* **Prompt**:
Can you transcribe the rows verbatim, starting with the very first row and going on through the line that contains "PBB: 9:53 -> 9:58", that line included?

* **Stored items from the collection**:
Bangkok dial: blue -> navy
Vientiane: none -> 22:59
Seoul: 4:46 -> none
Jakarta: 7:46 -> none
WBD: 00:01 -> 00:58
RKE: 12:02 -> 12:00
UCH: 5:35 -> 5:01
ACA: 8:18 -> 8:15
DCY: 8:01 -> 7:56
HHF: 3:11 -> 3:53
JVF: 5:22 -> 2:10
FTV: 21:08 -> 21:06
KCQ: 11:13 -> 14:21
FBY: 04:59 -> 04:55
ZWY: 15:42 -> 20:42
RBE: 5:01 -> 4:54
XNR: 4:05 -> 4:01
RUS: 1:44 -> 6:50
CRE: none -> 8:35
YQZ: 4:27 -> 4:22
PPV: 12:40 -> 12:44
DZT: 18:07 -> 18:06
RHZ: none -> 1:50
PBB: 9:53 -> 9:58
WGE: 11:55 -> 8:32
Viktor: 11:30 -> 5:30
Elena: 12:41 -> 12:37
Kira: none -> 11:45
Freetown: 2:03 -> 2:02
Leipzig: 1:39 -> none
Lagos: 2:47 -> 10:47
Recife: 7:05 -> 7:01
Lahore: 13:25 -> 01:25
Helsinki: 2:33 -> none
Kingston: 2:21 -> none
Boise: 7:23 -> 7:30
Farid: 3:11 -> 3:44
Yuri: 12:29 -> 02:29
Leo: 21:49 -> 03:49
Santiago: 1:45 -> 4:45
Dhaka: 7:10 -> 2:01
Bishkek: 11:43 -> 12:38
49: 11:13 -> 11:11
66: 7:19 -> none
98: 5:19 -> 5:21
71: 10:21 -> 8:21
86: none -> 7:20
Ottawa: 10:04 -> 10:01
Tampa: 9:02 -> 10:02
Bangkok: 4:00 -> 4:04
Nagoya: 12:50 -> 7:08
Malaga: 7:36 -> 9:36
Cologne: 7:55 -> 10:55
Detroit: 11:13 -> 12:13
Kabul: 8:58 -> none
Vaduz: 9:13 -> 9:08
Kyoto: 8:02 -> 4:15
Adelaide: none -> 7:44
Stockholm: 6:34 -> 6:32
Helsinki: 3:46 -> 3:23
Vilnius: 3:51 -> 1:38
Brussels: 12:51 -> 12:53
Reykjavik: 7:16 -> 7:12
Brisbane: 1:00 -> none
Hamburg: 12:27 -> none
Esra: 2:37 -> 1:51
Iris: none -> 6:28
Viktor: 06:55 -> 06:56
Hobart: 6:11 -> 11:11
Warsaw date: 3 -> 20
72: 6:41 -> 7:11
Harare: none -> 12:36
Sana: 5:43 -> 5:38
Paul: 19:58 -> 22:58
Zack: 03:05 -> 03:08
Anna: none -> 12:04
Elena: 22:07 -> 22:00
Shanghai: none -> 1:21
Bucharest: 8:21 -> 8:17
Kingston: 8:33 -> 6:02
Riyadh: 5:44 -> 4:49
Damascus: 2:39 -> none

* **Solution**:
Bangkok dial: blue -> navy
Vientiane: none -> 22:59
Seoul: 4:46 -> none
Jakarta: 7:46 -> none
WBD: 00:01 -> 00:58
RKE: 12:02 -> 12:00
UCH: 5:35 -> 5:01
ACA: 8:18 -> 8:15
DCY: 8:01 -> 7:56
HHF: 3:11 -> 3:53
JVF: 5:22 -> 2:10
FTV: 21:08 -> 21:06
KCQ: 11:13 -> 14:21
FBY: 04:59 -> 04:55
ZWY: 15:42 -> 20:42
RBE: 5:01 -> 4:54
XNR: 4:05 -> 4:01
RUS: 1:44 -> 6:50
CRE: none -> 8:35
YQZ: 4:27 -> 4:22
PPV: 12:40 -> 12:44
DZT: 18:07 -> 18:06
RHZ: none -> 1:50
PBB: 9:53 -> 9:58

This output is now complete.